***** RECORDS SHOWN
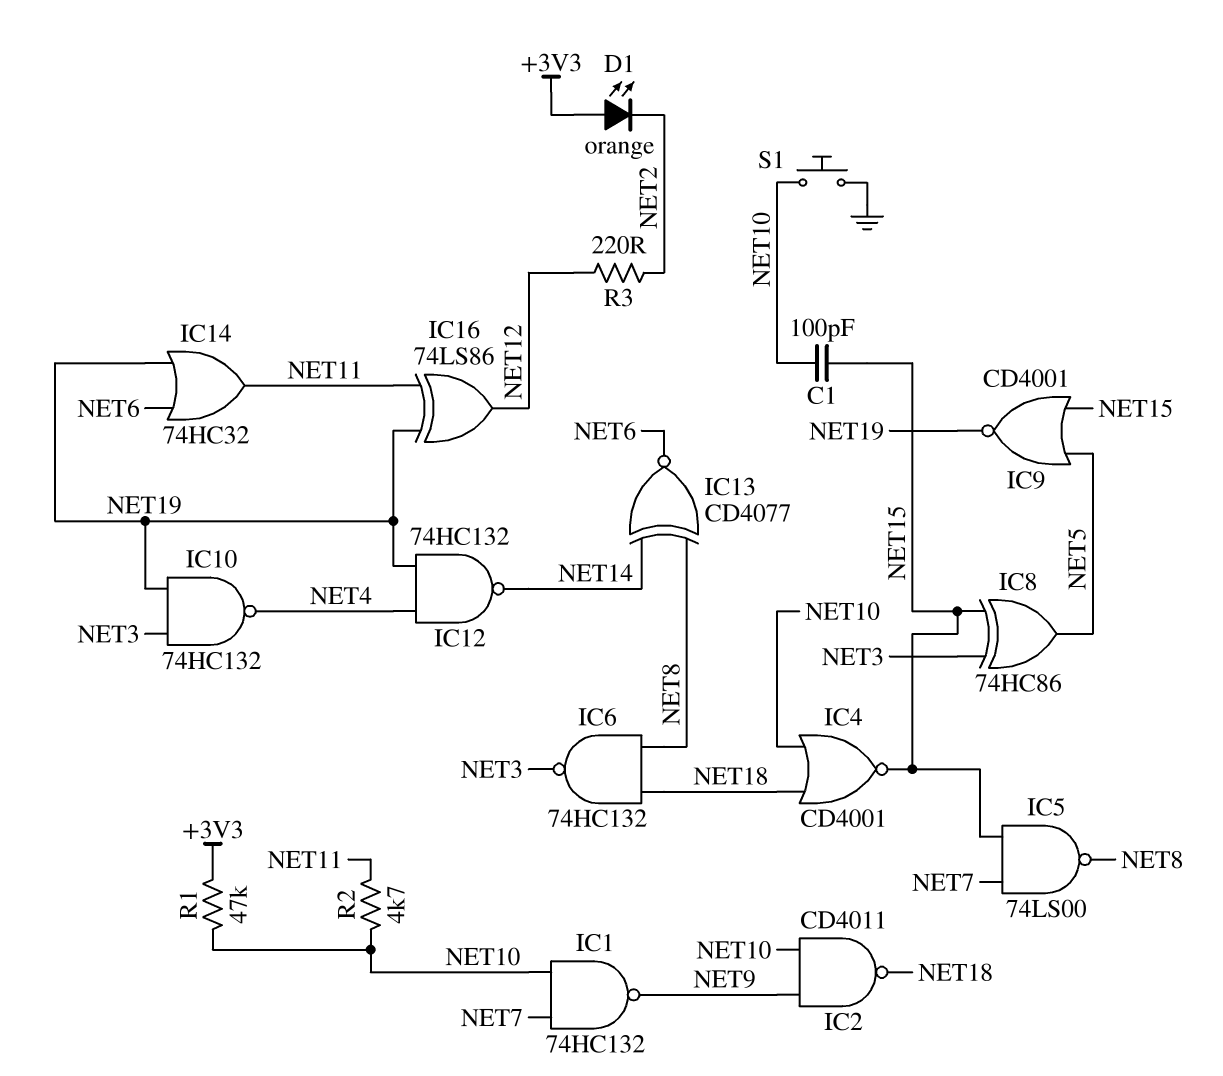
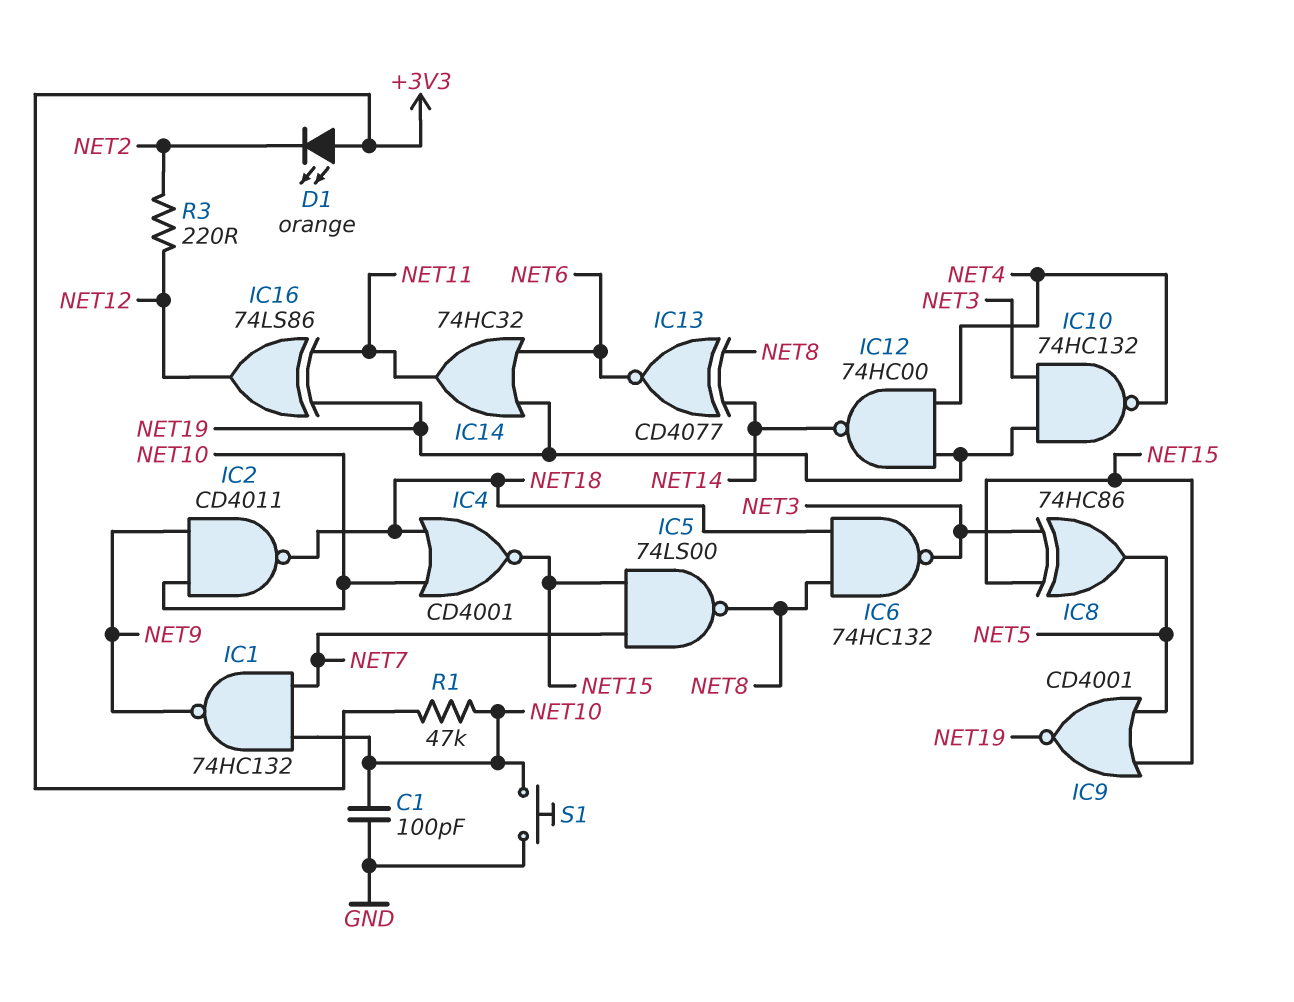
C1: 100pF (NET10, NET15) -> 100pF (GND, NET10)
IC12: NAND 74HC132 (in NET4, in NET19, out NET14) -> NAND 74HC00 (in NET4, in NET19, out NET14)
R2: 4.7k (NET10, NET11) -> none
**********
***** RECORDS SHOWN
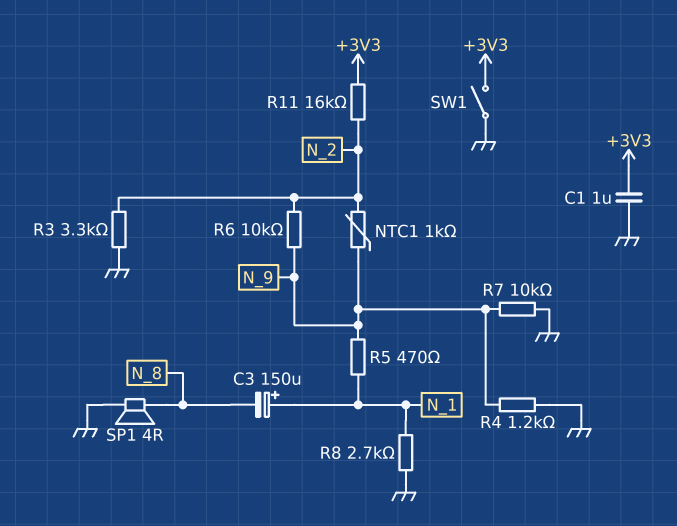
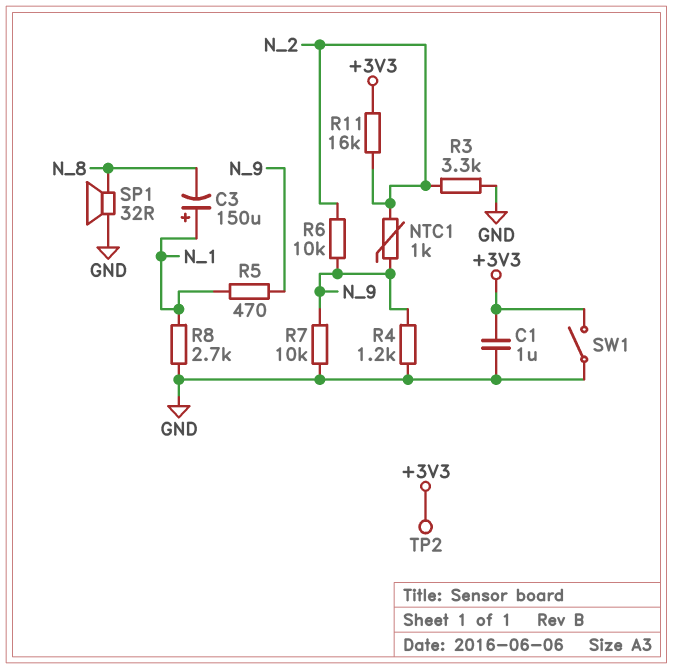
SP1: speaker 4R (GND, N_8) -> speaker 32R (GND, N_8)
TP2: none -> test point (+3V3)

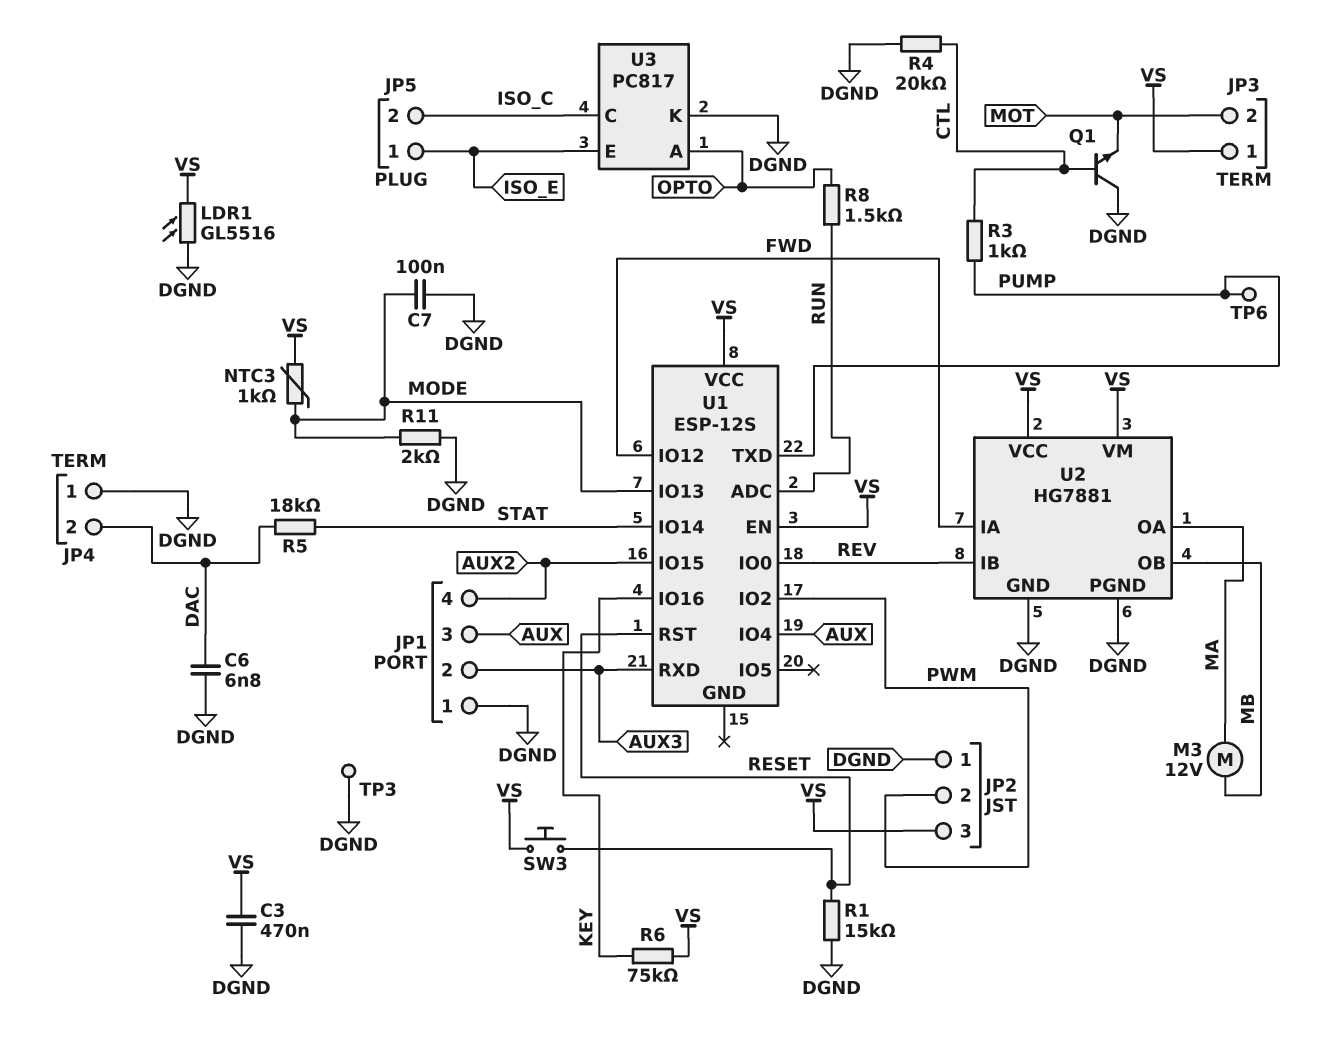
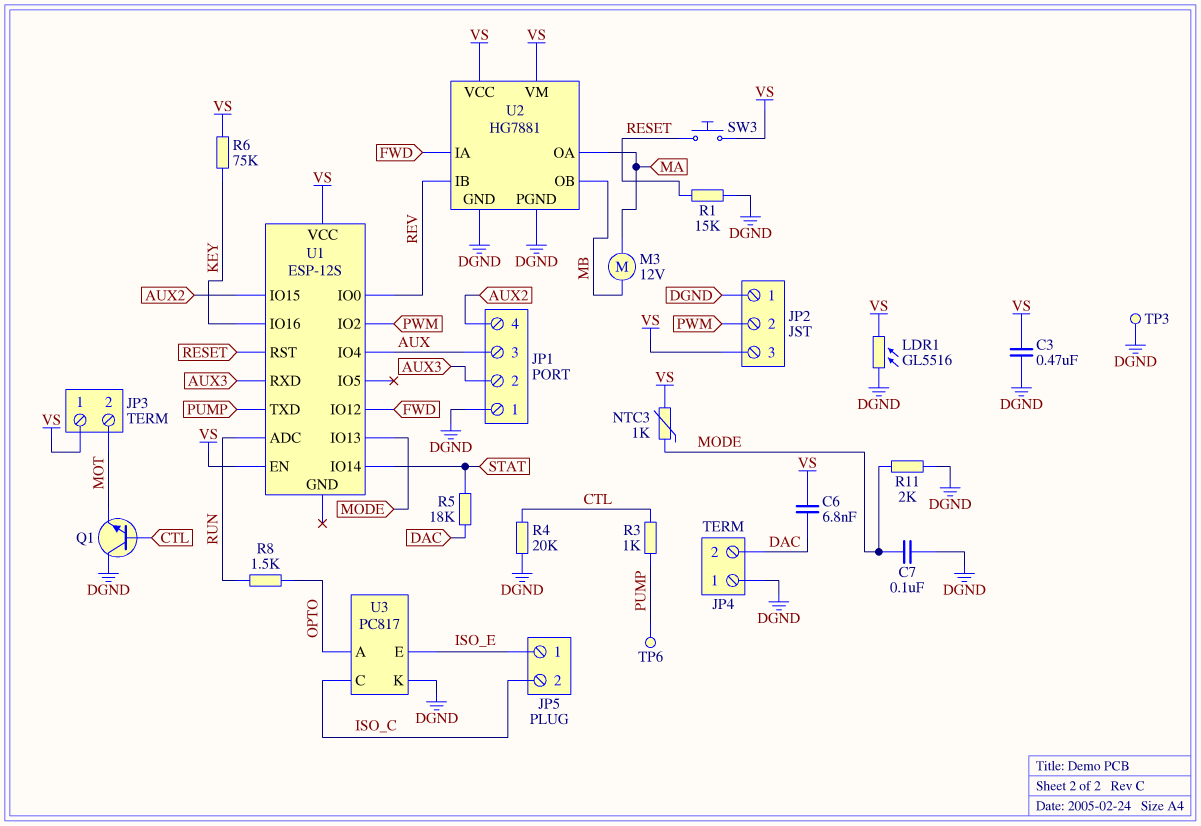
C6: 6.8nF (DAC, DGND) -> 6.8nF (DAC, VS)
**********
***** RECORDS SHOWN
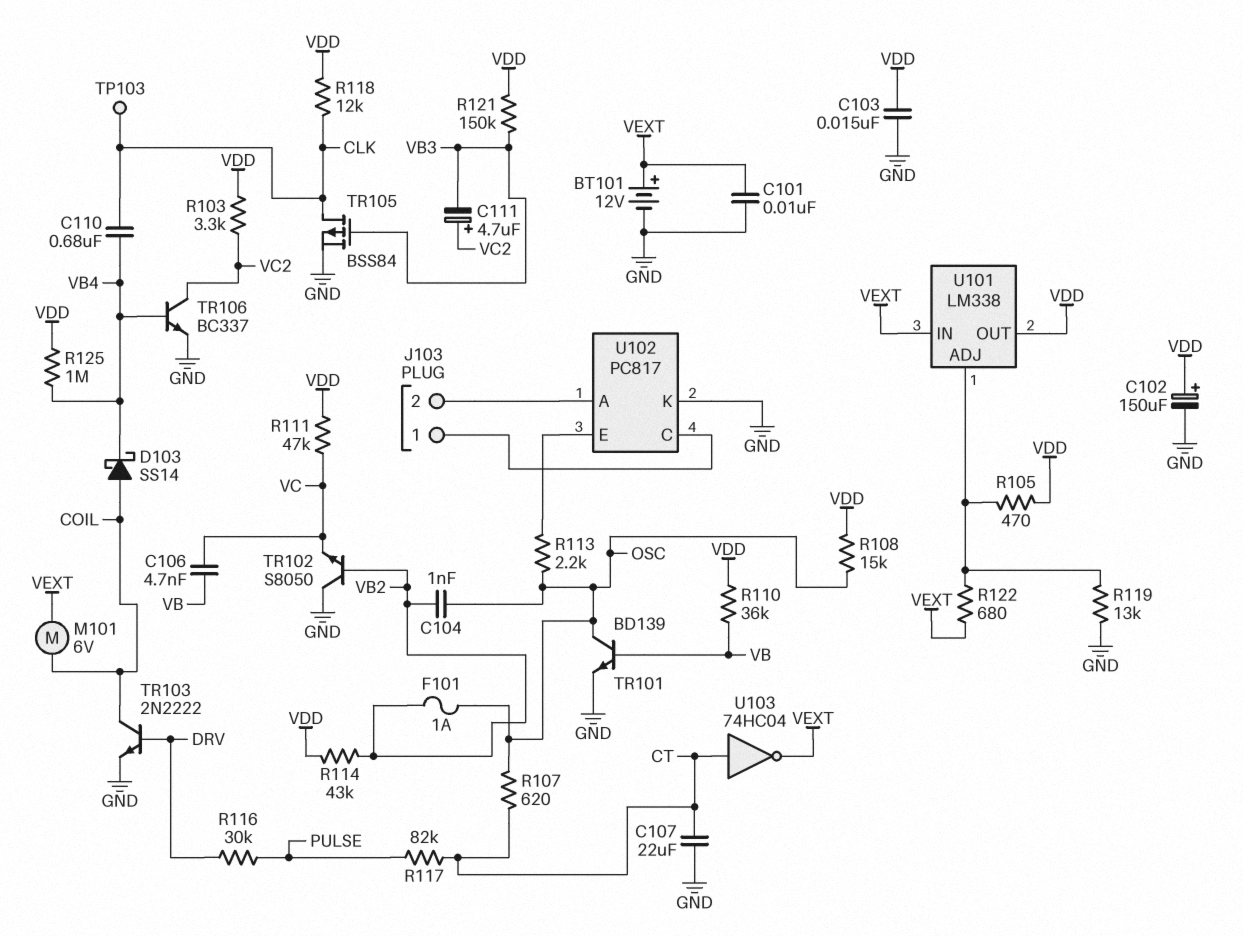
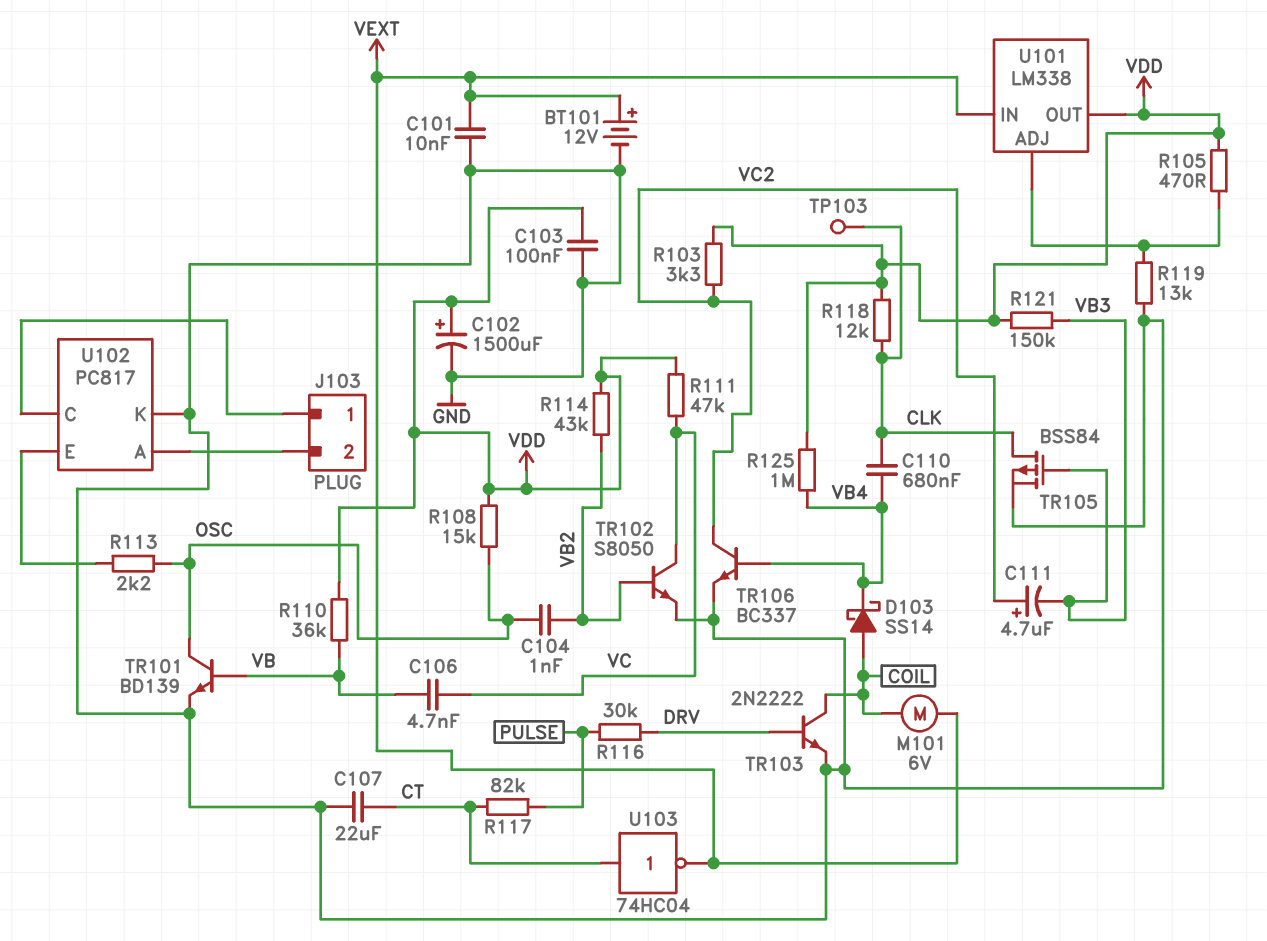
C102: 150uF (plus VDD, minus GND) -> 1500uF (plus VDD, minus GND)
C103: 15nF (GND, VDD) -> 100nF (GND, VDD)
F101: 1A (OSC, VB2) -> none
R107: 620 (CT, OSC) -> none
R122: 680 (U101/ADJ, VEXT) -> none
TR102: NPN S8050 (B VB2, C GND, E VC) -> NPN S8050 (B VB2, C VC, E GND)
**********
▶ WHAT IS EXPECTED: Could you reproduce exactly the lines of the entries above, from the one with "IC12: NAND 74HC132" through the one with "R2: 4.7k (NET10, NET11) -> none", and nothing else?

▶ WRITTEN SOLUTION:
IC12: NAND 74HC132 (in NET4, in NET19, out NET14) -> NAND 74HC00 (in NET4, in NET19, out NET14)
R2: 4.7k (NET10, NET11) -> none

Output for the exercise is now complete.